What the task asks: Every record needs to come back as written, except for the pictures.

Segment Start: Information given

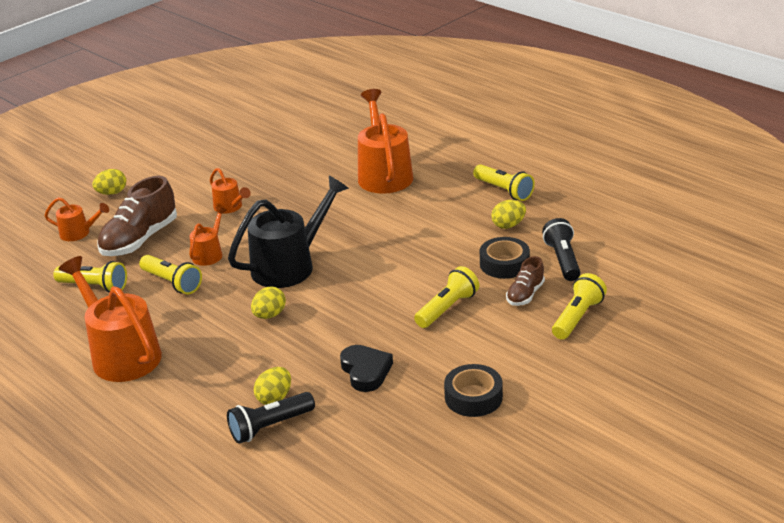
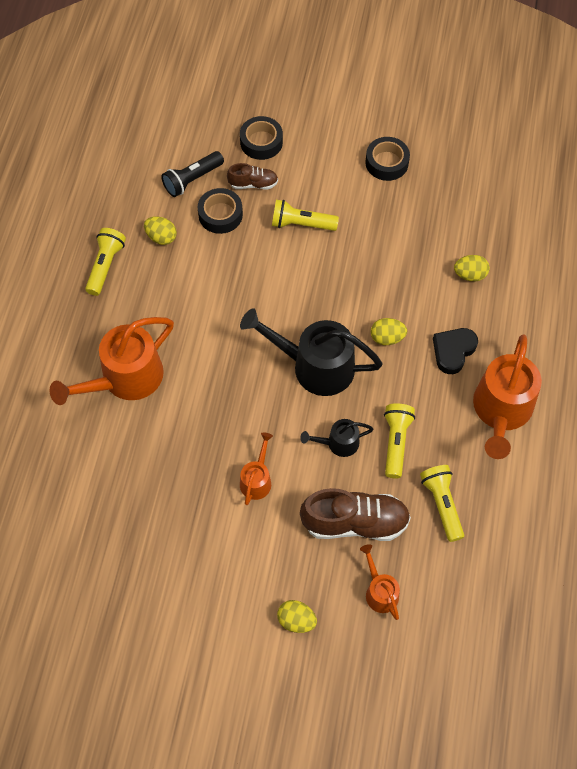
camera: 125 degrees left, 30 degrees up
orange watering can [189,206,226,266] -> black watering can [300,419,373,457]
black flashlight [227,392,315,444] -> none
black heart [340,345,393,392] -> black heart moved to [433,328,478,374]
yellow flashlight [552,273,607,340] -> black tape [240,116,283,160]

Segment End: Information given

Problem solution:
camera: 125 degrees left, 30 degrees up
orange watering can [189,206,226,266] -> black watering can [300,419,373,457]
black flashlight [227,392,315,444] -> none
black heart [340,345,393,392] -> black heart moved to [433,328,478,374]
yellow flashlight [552,273,607,340] -> black tape [240,116,283,160]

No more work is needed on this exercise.